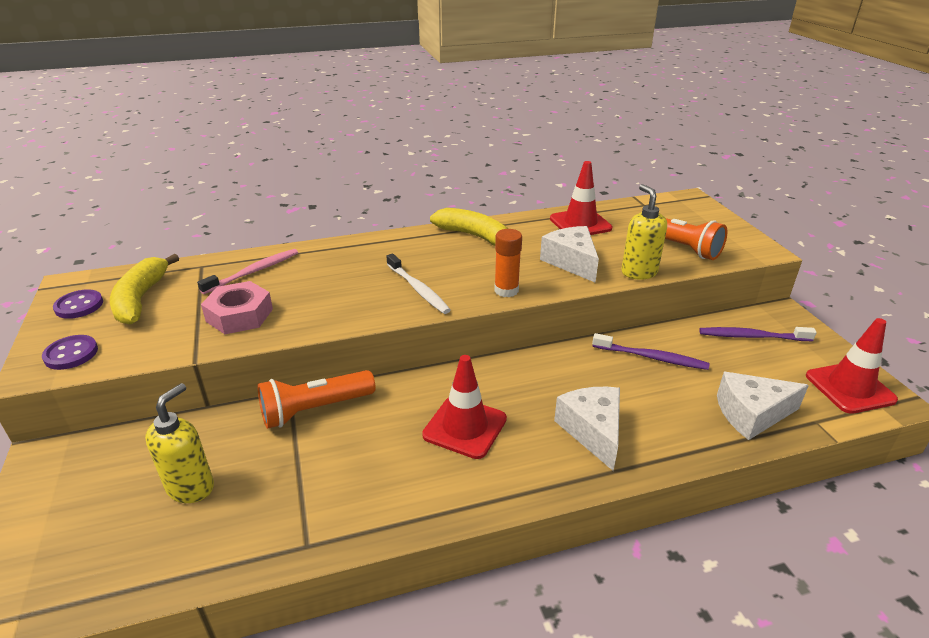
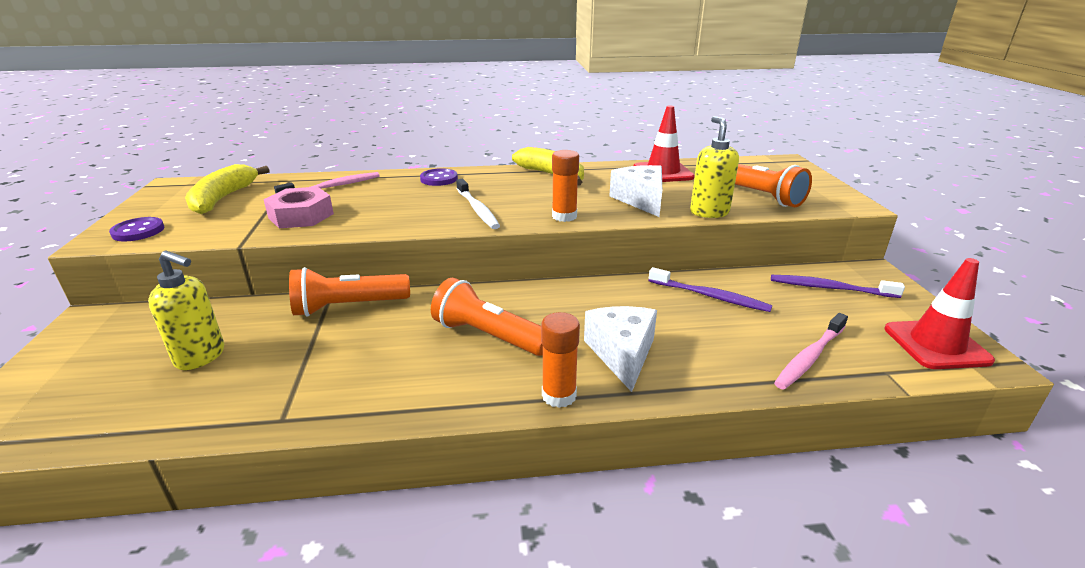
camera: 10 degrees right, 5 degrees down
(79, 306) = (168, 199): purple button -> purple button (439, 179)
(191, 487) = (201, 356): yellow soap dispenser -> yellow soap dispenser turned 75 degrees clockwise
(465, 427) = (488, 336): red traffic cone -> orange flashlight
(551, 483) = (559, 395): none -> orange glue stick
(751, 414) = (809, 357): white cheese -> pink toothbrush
---+---
→ What to produce: From the line holding "(191, 487) = (201, 356): yellow" to the final line of the data, output each line exactly and nothing more.

→ Solved problem:
(191, 487) = (201, 356): yellow soap dispenser -> yellow soap dispenser turned 75 degrees clockwise
(465, 427) = (488, 336): red traffic cone -> orange flashlight
(551, 483) = (559, 395): none -> orange glue stick
(751, 414) = (809, 357): white cheese -> pink toothbrush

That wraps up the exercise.